Job → Copy only those lines which run from the line containing "(259, 226) = (334, 211): brown fork -> none" to the end of the entries below, both inclusive, exactly as written and with no pictures.

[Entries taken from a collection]
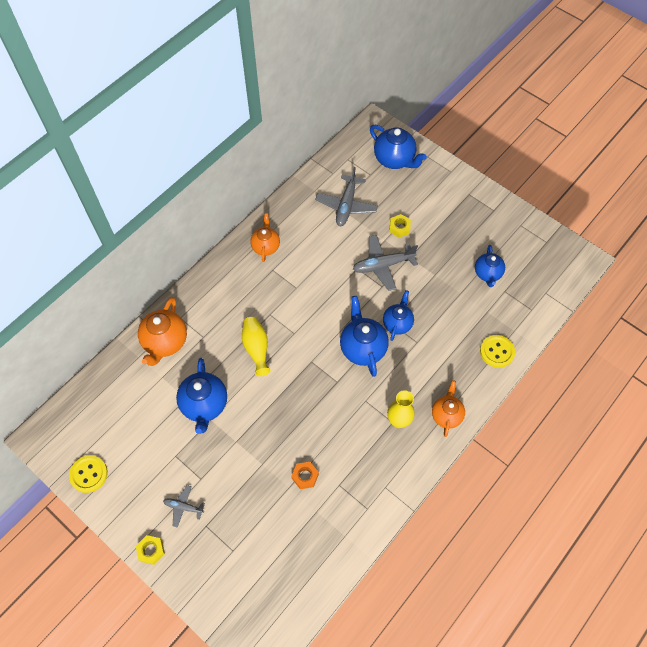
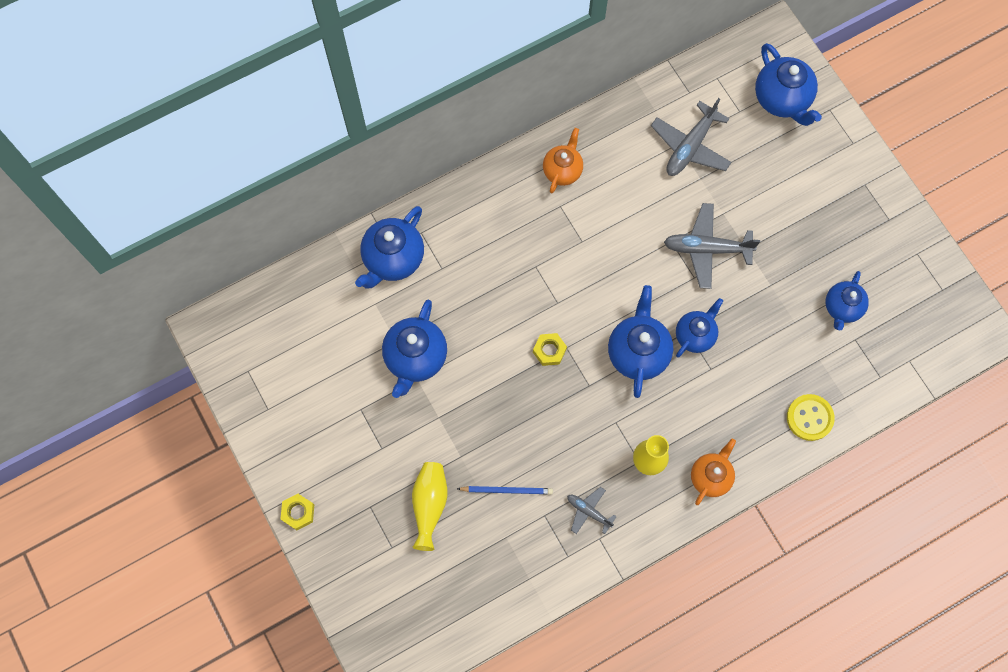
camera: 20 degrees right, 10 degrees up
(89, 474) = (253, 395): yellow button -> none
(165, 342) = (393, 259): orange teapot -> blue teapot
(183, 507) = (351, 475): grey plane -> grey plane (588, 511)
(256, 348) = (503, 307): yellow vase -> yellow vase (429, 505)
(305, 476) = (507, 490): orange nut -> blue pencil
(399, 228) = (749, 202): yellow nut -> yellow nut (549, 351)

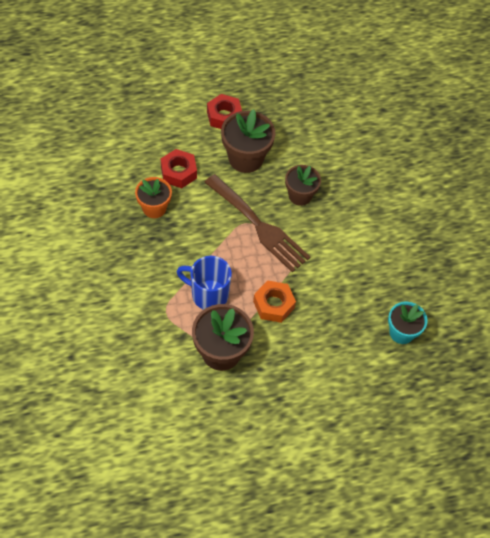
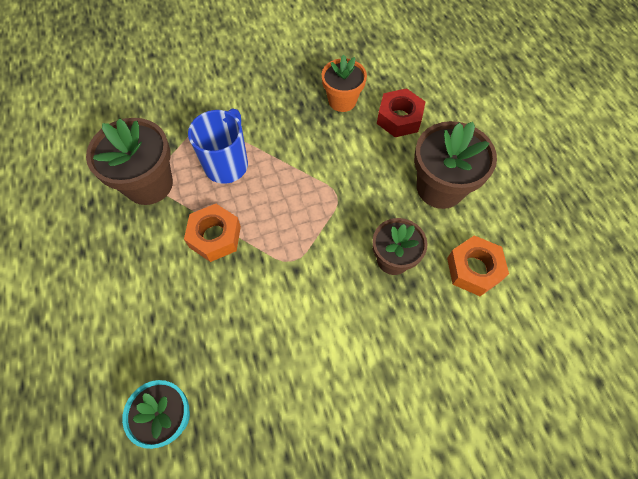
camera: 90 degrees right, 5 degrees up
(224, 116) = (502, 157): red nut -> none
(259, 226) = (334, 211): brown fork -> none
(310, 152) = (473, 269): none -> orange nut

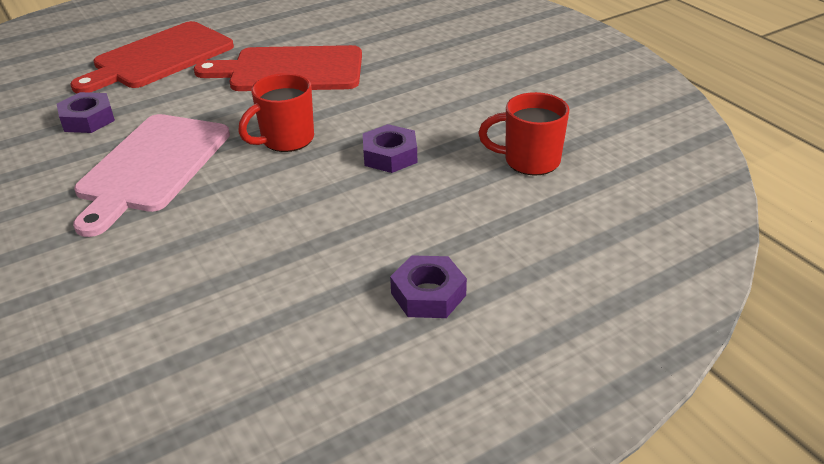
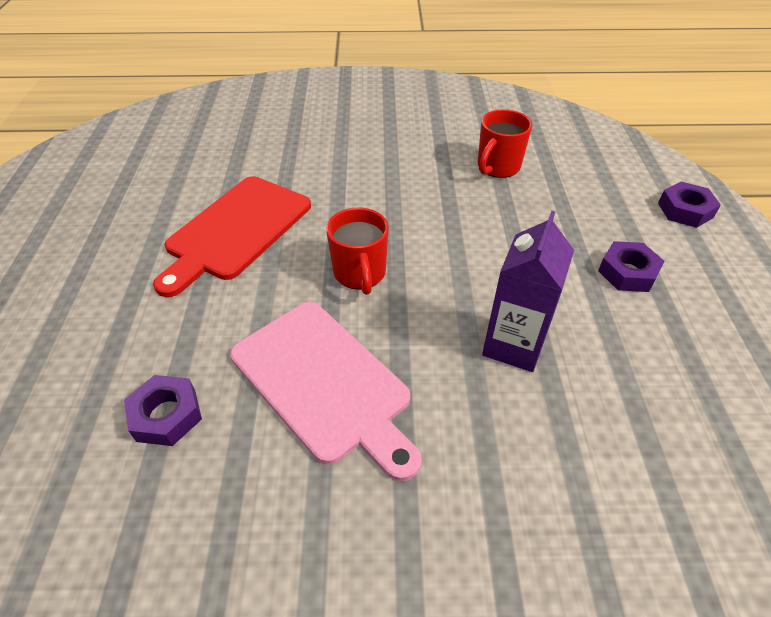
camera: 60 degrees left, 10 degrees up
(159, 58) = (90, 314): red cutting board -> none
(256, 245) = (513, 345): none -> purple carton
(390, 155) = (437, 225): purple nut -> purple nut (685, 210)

Written response →
(259, 226) = (334, 211): brown fork -> none
(310, 152) = (473, 269): none -> orange nut

camera: 60 degrees left, 10 degrees up
(159, 58) = (90, 314): red cutting board -> none
(256, 245) = (513, 345): none -> purple carton
(390, 155) = (437, 225): purple nut -> purple nut (685, 210)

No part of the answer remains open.